▶ _The problem_
Check every line below for the string "moved", and copy the lines that contain it.

▶ _Material provided_
▬▬▬▬▬▬▬▬▬▬
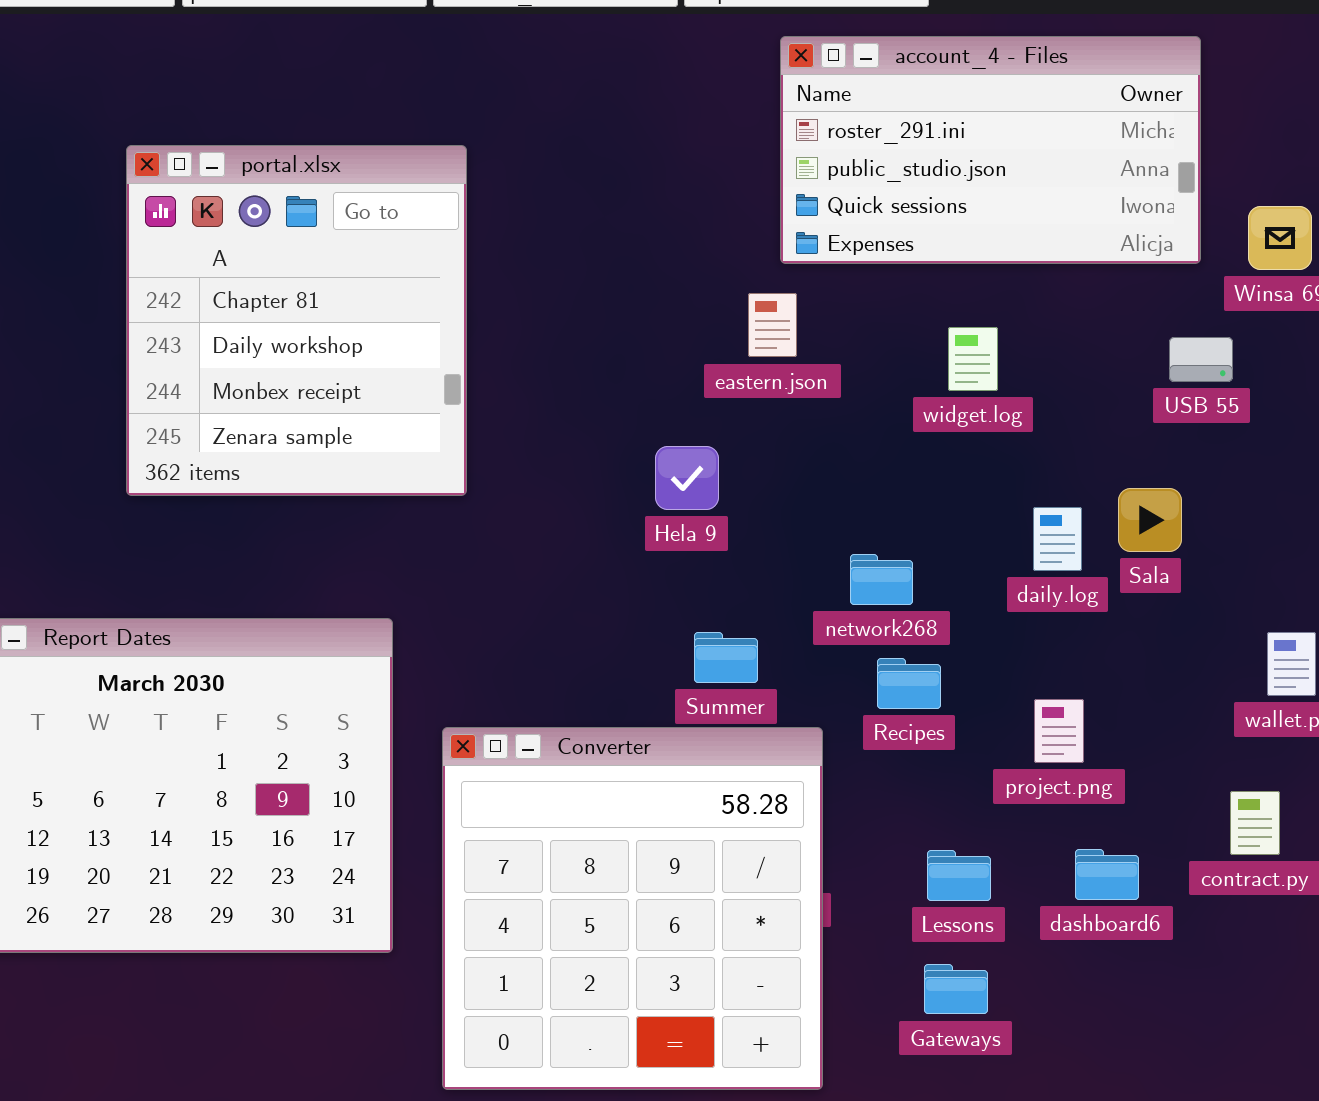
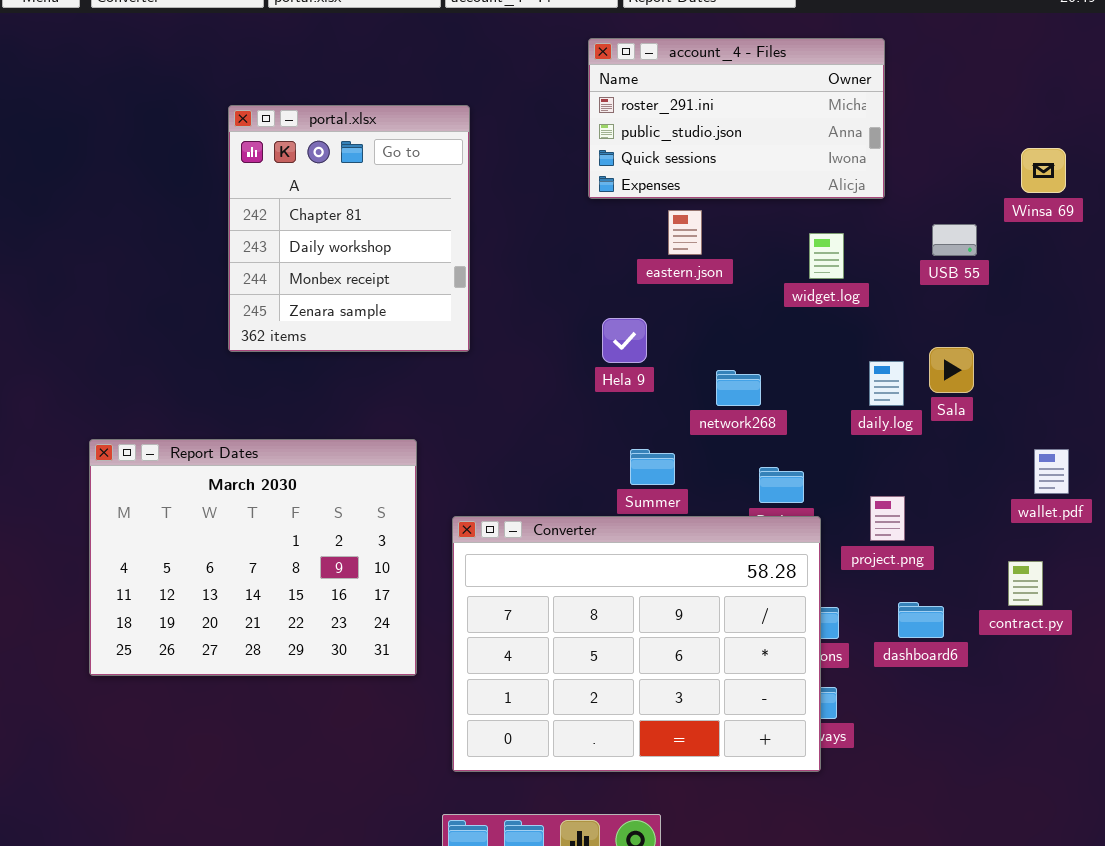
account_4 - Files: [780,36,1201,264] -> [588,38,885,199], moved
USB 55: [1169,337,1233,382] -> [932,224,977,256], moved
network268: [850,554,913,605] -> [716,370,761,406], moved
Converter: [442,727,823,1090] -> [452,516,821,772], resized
▬▬▬▬▬▬▬▬▬▬
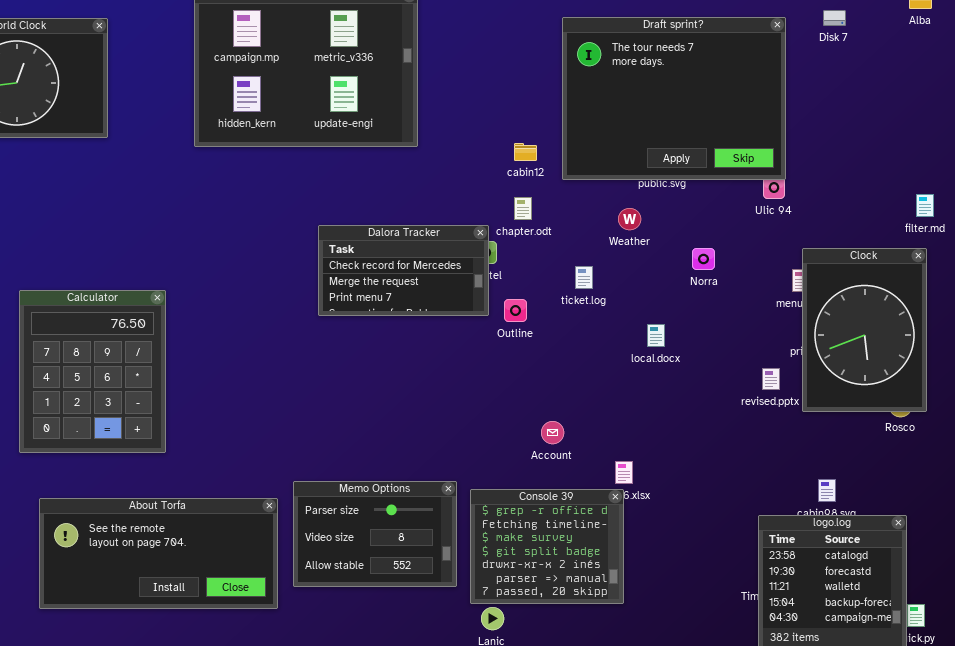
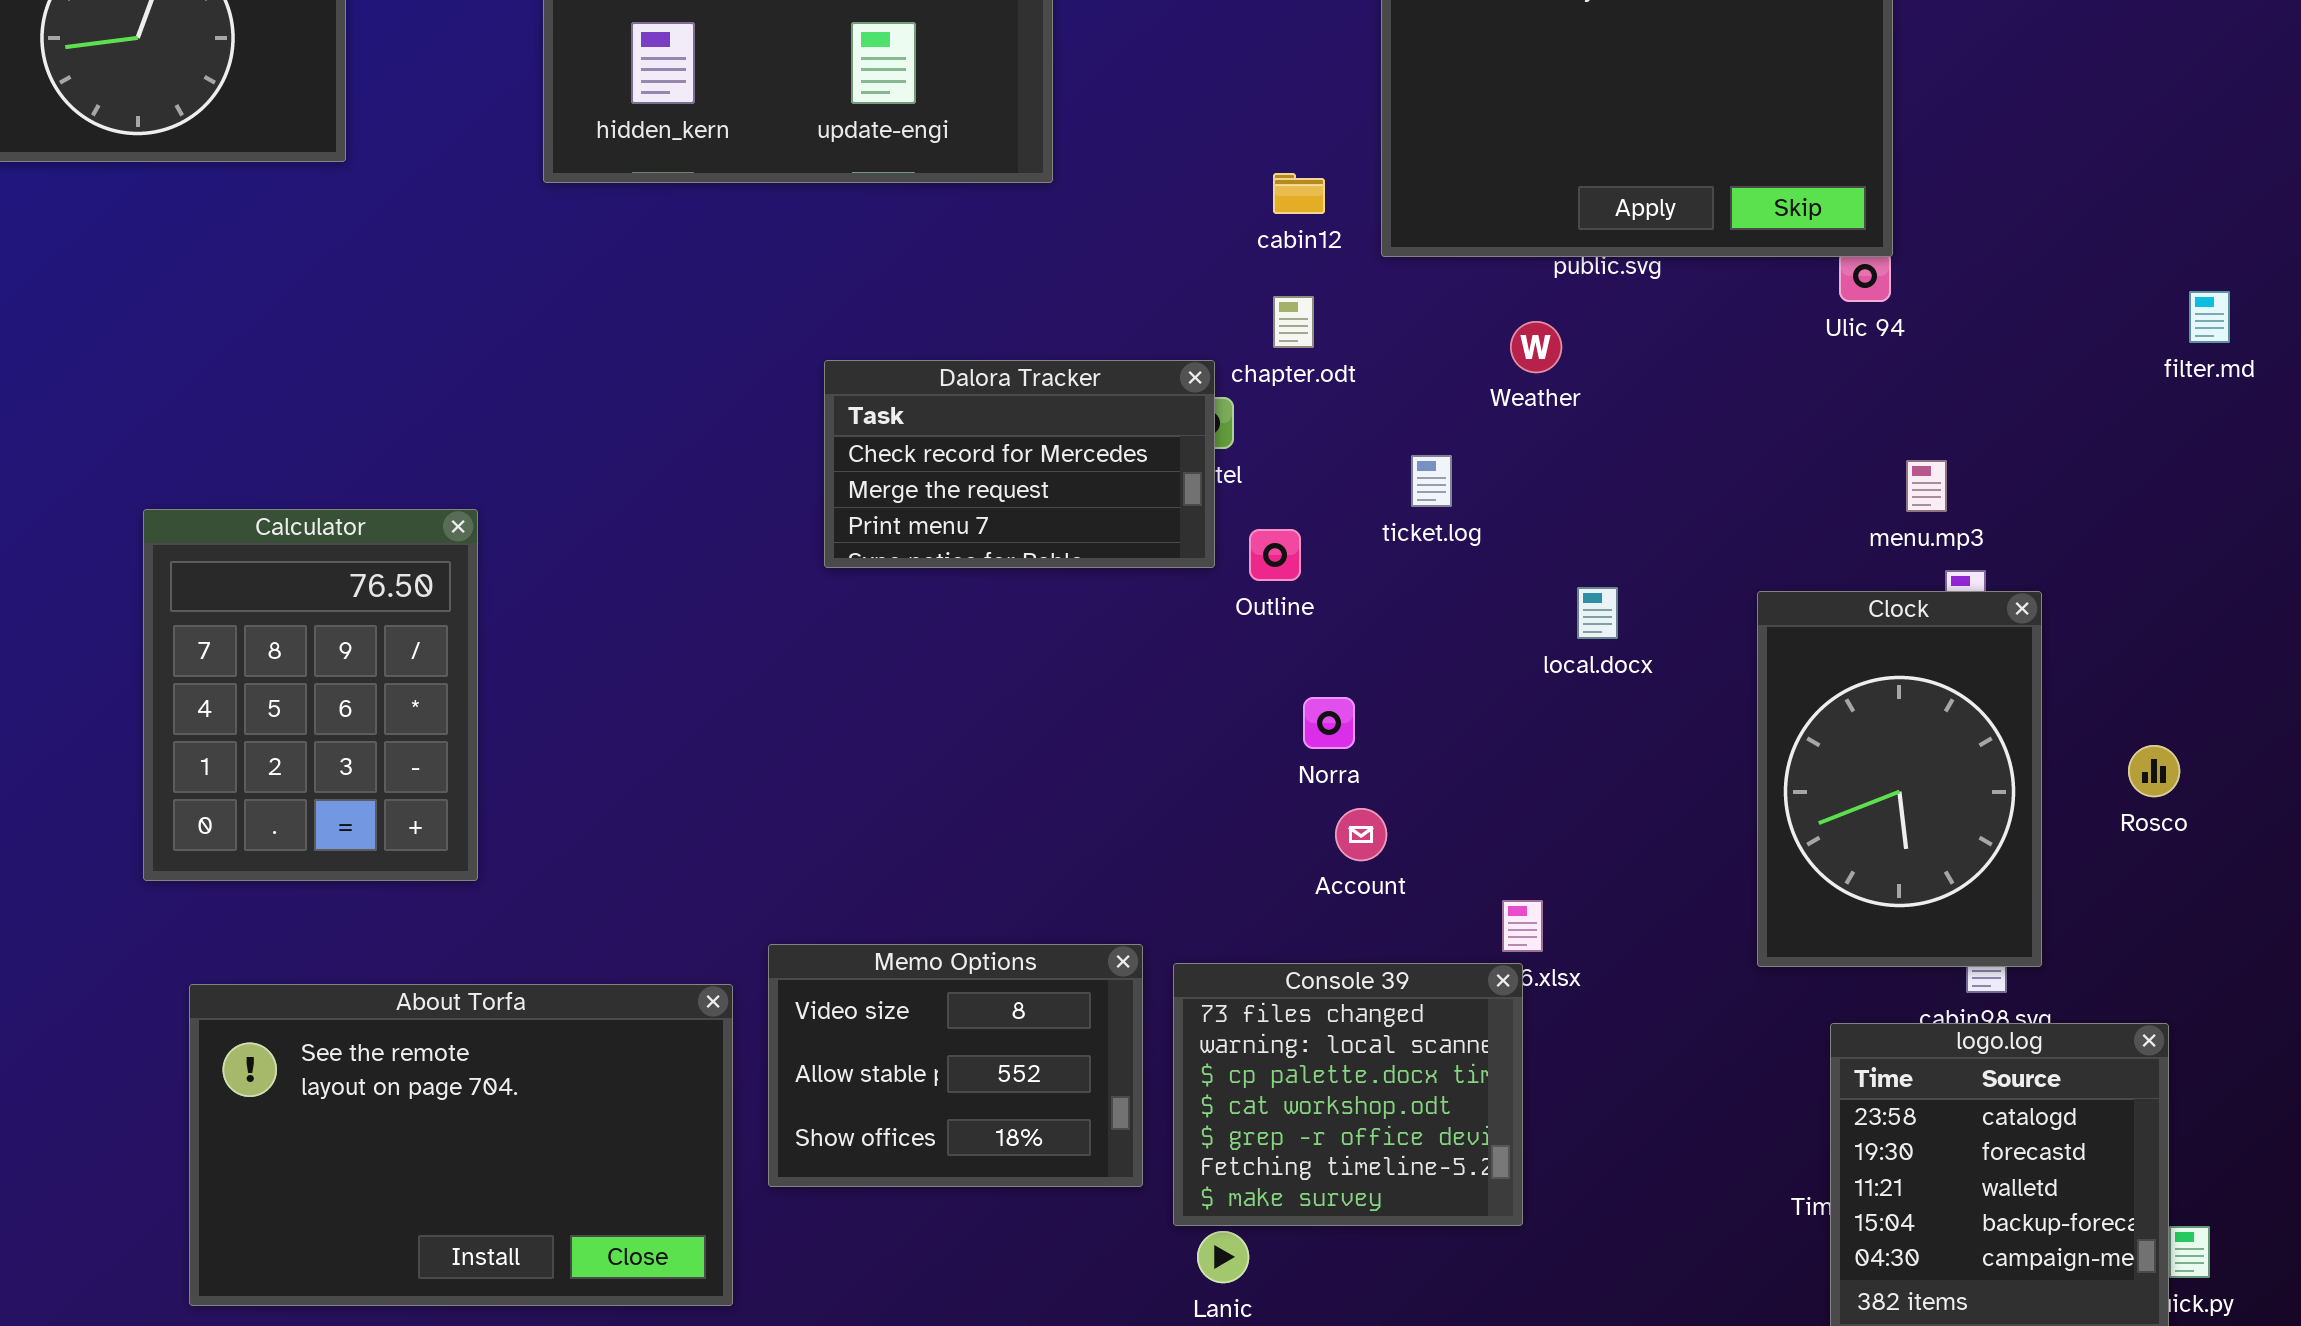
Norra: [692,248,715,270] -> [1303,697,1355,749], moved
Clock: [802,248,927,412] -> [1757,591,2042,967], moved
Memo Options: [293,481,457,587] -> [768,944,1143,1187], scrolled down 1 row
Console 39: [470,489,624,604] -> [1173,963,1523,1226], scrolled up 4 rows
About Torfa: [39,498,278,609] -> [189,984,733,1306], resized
▬▬▬▬▬▬▬▬▬▬
▶ _Answer for this exercise_
account_4 - Files: [780,36,1201,264] -> [588,38,885,199], moved
USB 55: [1169,337,1233,382] -> [932,224,977,256], moved
network268: [850,554,913,605] -> [716,370,761,406], moved
Norra: [692,248,715,270] -> [1303,697,1355,749], moved
Clock: [802,248,927,412] -> [1757,591,2042,967], moved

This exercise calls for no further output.